### YOUR OBJECTIVE
Below are some records. Print exactly the lines between the one holding "none -> grey plate B7:C7 level 1" and the one holding "none -> orange brick F6:F7 level 2", inclusive, and nothing else.

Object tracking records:
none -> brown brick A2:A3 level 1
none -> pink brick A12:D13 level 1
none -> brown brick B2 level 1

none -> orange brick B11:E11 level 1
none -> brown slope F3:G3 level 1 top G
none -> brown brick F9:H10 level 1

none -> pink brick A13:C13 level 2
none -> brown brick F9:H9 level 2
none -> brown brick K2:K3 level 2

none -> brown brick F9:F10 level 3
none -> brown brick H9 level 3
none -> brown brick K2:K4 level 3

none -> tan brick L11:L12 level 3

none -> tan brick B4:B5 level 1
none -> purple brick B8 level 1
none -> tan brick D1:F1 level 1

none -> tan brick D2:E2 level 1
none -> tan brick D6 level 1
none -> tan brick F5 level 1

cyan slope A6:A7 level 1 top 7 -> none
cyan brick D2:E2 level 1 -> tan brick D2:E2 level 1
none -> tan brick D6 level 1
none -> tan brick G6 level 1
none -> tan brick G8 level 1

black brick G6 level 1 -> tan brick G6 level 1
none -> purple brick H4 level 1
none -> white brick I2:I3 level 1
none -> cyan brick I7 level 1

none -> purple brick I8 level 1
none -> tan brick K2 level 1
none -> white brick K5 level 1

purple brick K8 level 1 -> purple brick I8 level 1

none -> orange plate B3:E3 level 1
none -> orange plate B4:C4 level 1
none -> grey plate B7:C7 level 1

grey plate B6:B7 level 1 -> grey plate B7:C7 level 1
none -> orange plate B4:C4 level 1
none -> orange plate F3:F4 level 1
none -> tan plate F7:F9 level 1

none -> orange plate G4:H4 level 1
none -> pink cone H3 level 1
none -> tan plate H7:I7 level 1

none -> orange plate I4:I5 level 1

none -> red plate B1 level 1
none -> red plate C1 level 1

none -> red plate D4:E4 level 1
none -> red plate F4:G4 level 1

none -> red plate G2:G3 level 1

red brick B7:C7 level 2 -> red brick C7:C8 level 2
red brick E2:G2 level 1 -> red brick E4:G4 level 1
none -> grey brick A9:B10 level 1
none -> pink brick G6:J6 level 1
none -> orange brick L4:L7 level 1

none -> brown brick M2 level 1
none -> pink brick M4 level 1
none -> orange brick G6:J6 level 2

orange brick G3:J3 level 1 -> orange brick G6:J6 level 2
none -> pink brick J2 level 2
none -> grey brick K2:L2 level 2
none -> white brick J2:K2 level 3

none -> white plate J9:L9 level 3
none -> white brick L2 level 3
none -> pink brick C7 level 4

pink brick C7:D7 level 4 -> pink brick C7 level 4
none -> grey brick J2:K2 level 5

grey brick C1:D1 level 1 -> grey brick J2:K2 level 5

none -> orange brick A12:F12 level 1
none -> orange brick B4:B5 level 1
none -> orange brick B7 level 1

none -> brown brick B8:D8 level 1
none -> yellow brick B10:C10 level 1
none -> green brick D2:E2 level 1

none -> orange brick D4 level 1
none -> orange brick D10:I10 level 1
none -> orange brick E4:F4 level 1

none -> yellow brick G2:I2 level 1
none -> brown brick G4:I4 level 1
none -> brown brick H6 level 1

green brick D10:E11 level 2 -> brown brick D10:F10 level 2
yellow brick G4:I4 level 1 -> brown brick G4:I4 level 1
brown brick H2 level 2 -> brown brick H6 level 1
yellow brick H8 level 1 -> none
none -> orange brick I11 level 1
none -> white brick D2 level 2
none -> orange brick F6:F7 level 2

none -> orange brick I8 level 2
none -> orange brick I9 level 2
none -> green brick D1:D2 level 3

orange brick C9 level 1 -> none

### RESPONSE FOR THIS EXERCISE
none -> grey plate B7:C7 level 1

grey plate B6:B7 level 1 -> grey plate B7:C7 level 1
none -> orange plate B4:C4 level 1
none -> orange plate F3:F4 level 1
none -> tan plate F7:F9 level 1

none -> orange plate G4:H4 level 1
none -> pink cone H3 level 1
none -> tan plate H7:I7 level 1

none -> orange plate I4:I5 level 1

none -> red plate B1 level 1
none -> red plate C1 level 1

none -> red plate D4:E4 level 1
none -> red plate F4:G4 level 1

none -> red plate G2:G3 level 1

red brick B7:C7 level 2 -> red brick C7:C8 level 2
red brick E2:G2 level 1 -> red brick E4:G4 level 1
none -> grey brick A9:B10 level 1
none -> pink brick G6:J6 level 1
none -> orange brick L4:L7 level 1

none -> brown brick M2 level 1
none -> pink brick M4 level 1
none -> orange brick G6:J6 level 2

orange brick G3:J3 level 1 -> orange brick G6:J6 level 2
none -> pink brick J2 level 2
none -> grey brick K2:L2 level 2
none -> white brick J2:K2 level 3

none -> white plate J9:L9 level 3
none -> white brick L2 level 3
none -> pink brick C7 level 4

pink brick C7:D7 level 4 -> pink brick C7 level 4
none -> grey brick J2:K2 level 5

grey brick C1:D1 level 1 -> grey brick J2:K2 level 5

none -> orange brick A12:F12 level 1
none -> orange brick B4:B5 level 1
none -> orange brick B7 level 1

none -> brown brick B8:D8 level 1
none -> yellow brick B10:C10 level 1
none -> green brick D2:E2 level 1

none -> orange brick D4 level 1
none -> orange brick D10:I10 level 1
none -> orange brick E4:F4 level 1

none -> yellow brick G2:I2 level 1
none -> brown brick G4:I4 level 1
none -> brown brick H6 level 1

green brick D10:E11 level 2 -> brown brick D10:F10 level 2
yellow brick G4:I4 level 1 -> brown brick G4:I4 level 1
brown brick H2 level 2 -> brown brick H6 level 1
yellow brick H8 level 1 -> none
none -> orange brick I11 level 1
none -> white brick D2 level 2
none -> orange brick F6:F7 level 2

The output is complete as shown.